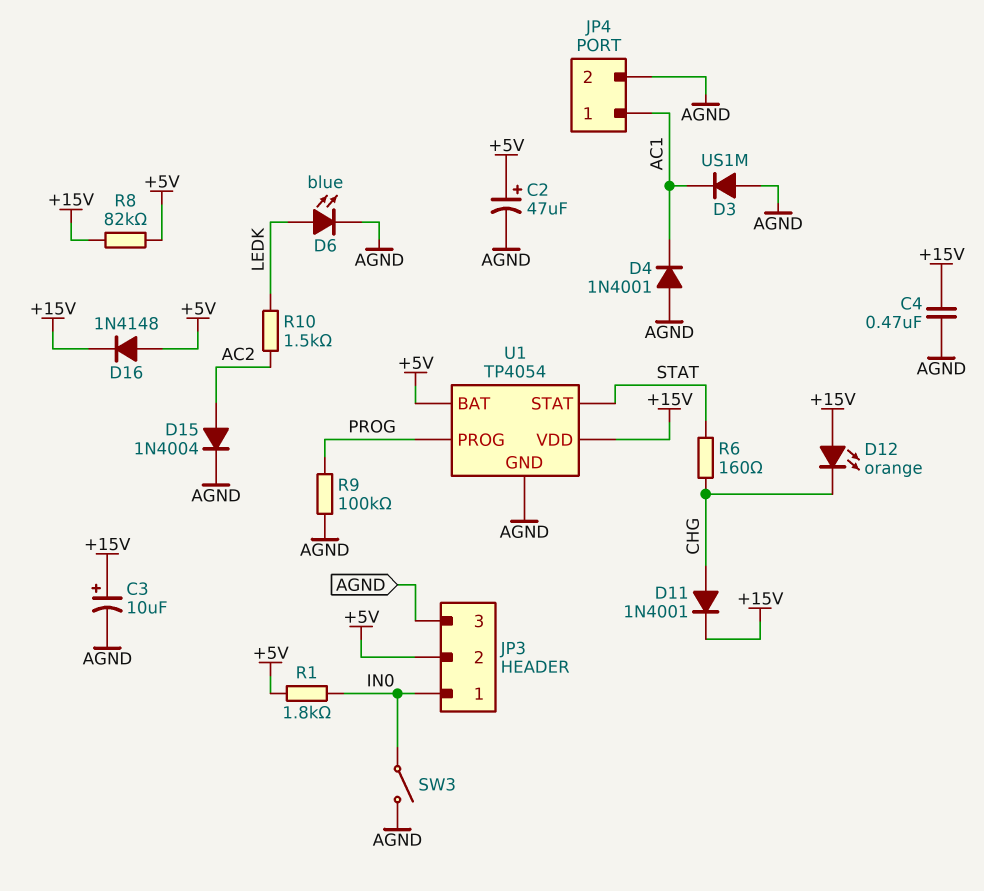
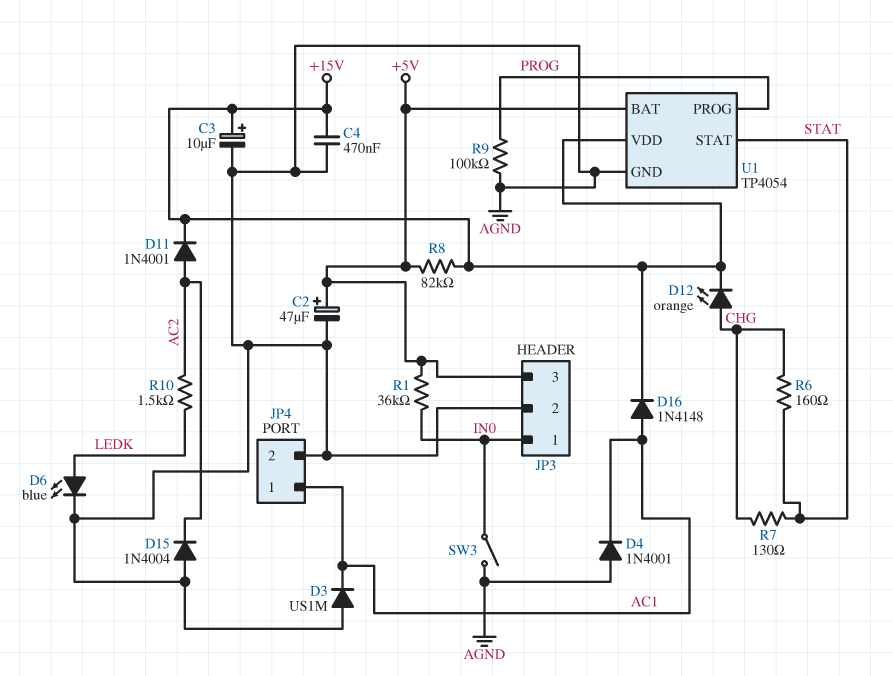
D11: diode 1N4001 (A CHG, K +15V) -> diode 1N4001 (A AC2, K +15V)
D12: LED orange (A +15V, K CHG) -> LED orange (A CHG, K +15V)
D15: diode 1N4004 (A AC2, K AGND) -> diode 1N4004 (A AGND, K AC2)
D16: diode 1N4148 (A +5V, K +15V) -> diode 1N4148 (A AC1, K +15V)
JP3 pin 2: +5V -> AGND
JP3 pin 3: AGND -> +5V
R1: 1.8k (+5V, IN0) -> 36k (+5V, IN0)
R7: none -> 130 (CHG, STAT)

*****

> Problem description
Nothing before the line containing "D16: diode 1N4148" should be repeated; repeat that line and all later lines through the end of the data above, exactly.

> Exercise response
D16: diode 1N4148 (A +5V, K +15V) -> diode 1N4148 (A AC1, K +15V)
JP3 pin 2: +5V -> AGND
JP3 pin 3: AGND -> +5V
R1: 1.8k (+5V, IN0) -> 36k (+5V, IN0)
R7: none -> 130 (CHG, STAT)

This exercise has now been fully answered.